## What needs to be done
Please quote exactly the lines below from the line containing "R2: 2.2k (AGND, N008) -> none" to the line containing "U1 pin out: none -> N003", both lines included, and nothing else.

Edit difference data:
===============

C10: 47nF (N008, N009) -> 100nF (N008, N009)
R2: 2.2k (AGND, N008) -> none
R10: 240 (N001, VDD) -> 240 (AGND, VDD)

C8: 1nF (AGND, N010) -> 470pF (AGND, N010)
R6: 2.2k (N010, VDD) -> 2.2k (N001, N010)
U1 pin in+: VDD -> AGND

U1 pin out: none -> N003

===============

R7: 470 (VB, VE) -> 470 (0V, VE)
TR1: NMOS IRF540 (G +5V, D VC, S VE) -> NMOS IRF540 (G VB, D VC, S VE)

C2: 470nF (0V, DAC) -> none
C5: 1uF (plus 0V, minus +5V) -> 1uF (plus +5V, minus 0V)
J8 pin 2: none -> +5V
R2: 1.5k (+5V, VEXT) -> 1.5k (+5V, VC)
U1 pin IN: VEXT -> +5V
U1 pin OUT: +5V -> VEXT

===============

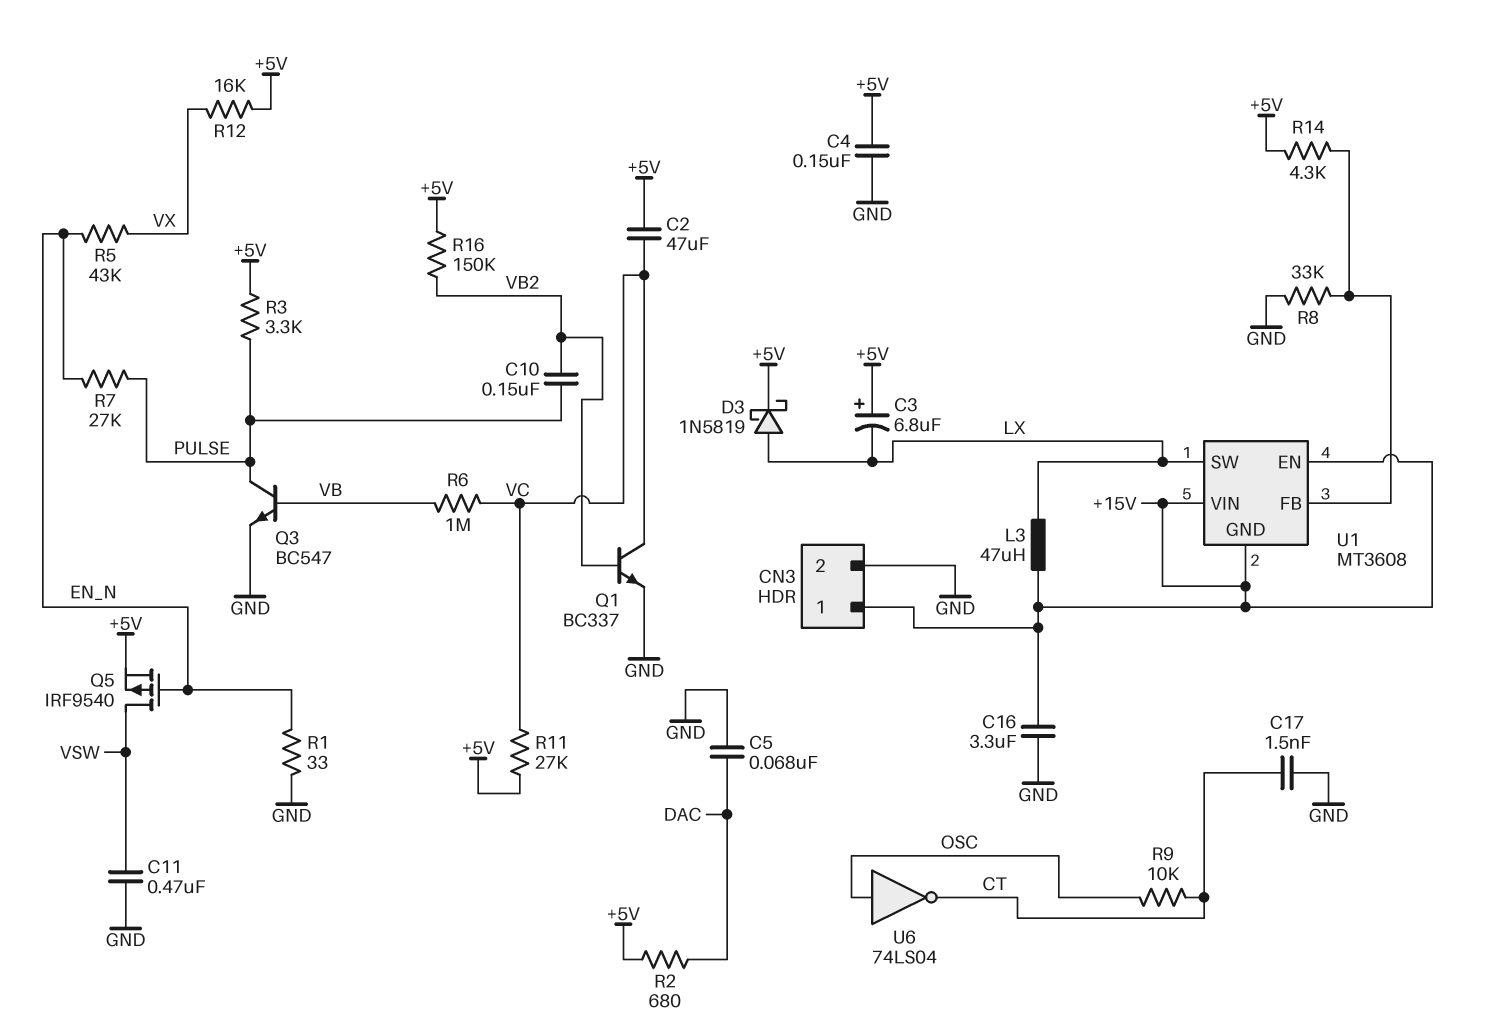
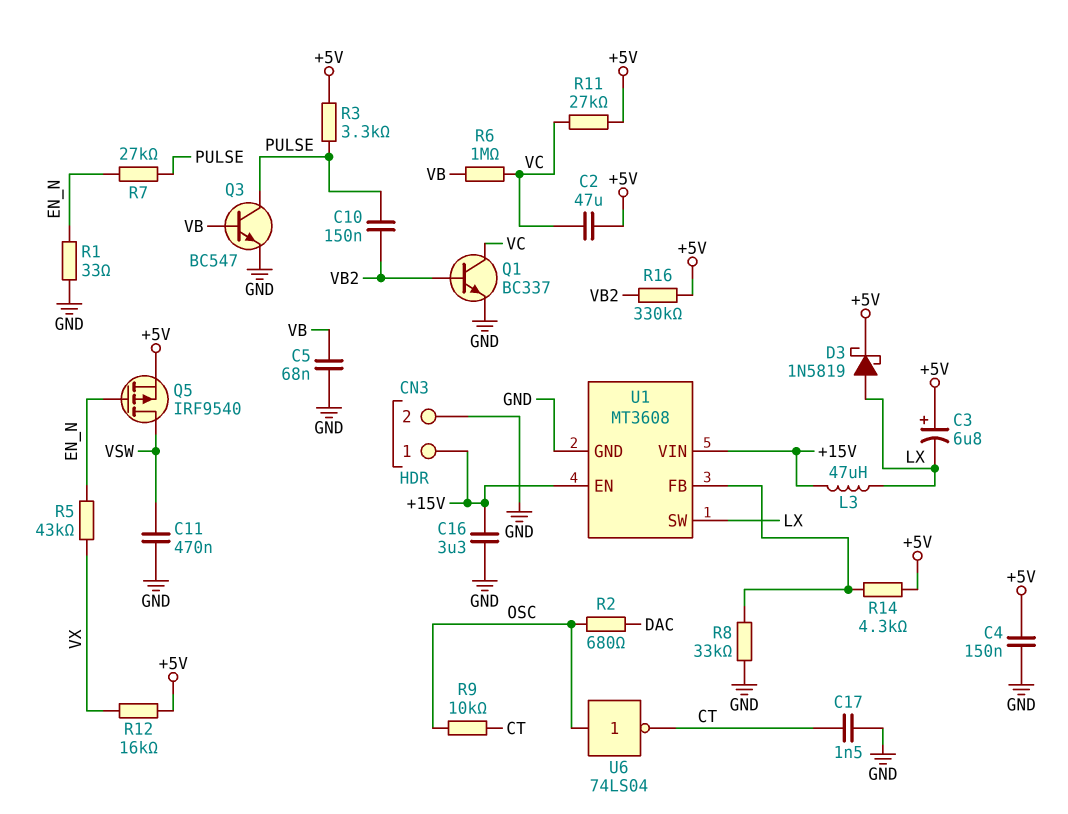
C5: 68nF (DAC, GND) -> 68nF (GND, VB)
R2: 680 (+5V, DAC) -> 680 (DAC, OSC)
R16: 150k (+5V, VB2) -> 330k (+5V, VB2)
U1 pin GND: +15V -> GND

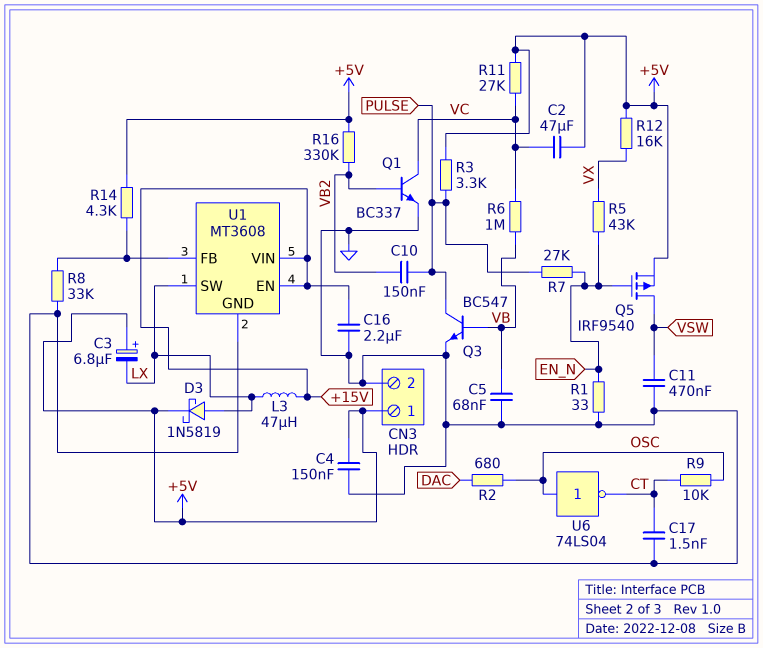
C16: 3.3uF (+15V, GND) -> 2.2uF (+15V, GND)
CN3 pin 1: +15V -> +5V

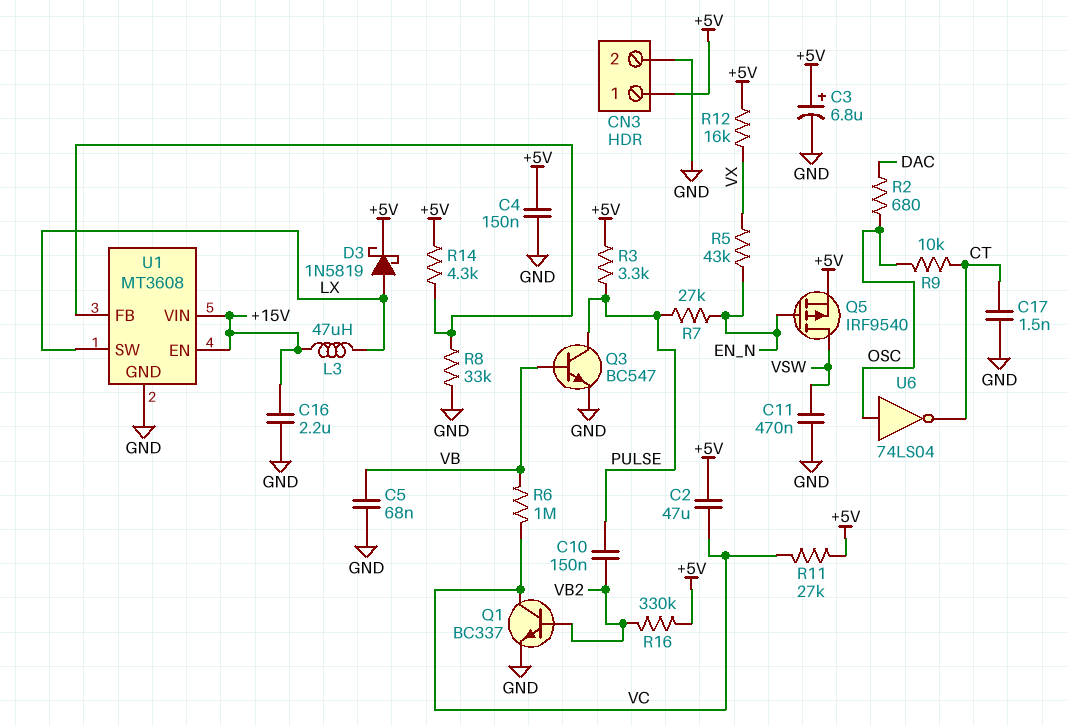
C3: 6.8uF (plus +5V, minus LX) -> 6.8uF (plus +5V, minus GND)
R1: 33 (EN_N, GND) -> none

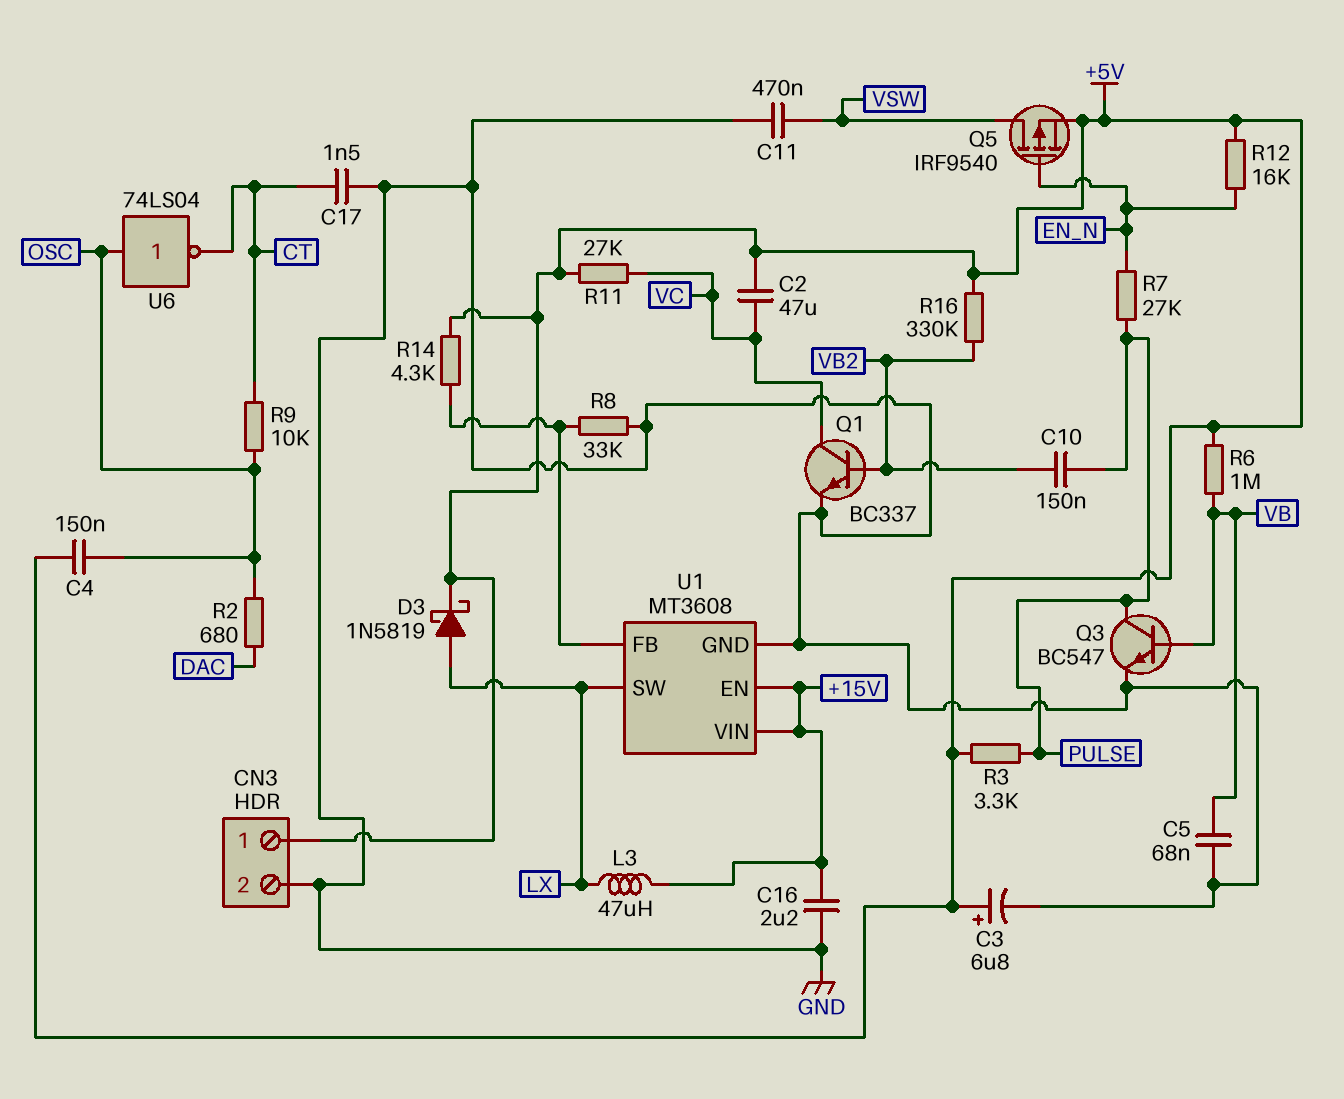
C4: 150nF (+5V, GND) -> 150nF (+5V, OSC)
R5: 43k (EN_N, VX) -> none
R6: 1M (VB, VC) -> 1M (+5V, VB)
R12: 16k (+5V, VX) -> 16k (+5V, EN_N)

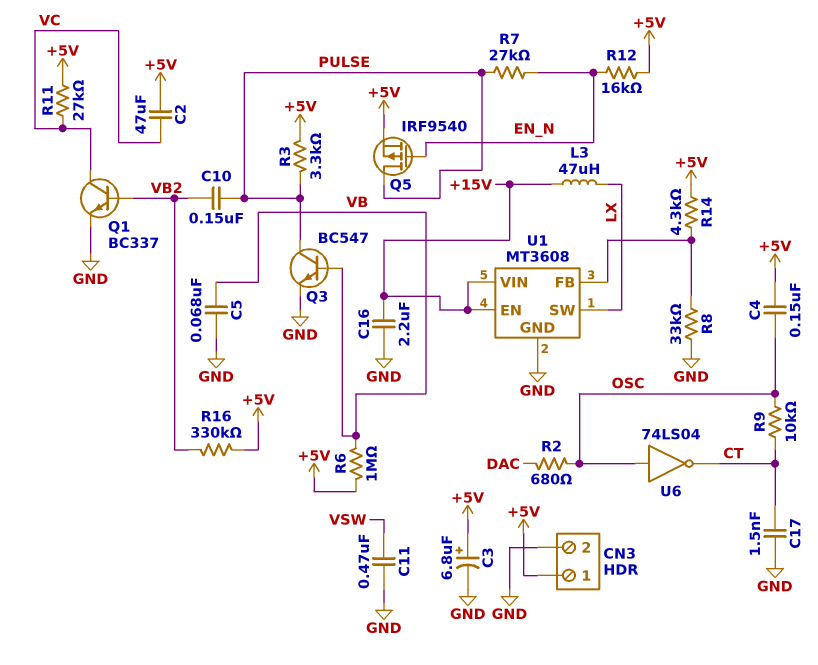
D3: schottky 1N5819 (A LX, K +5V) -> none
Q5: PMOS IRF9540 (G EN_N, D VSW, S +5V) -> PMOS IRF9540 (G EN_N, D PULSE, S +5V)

===============

## Task response
R2: 2.2k (AGND, N008) -> none
R10: 240 (N001, VDD) -> 240 (AGND, VDD)

C8: 1nF (AGND, N010) -> 470pF (AGND, N010)
R6: 2.2k (N010, VDD) -> 2.2k (N001, N010)
U1 pin in+: VDD -> AGND

U1 pin out: none -> N003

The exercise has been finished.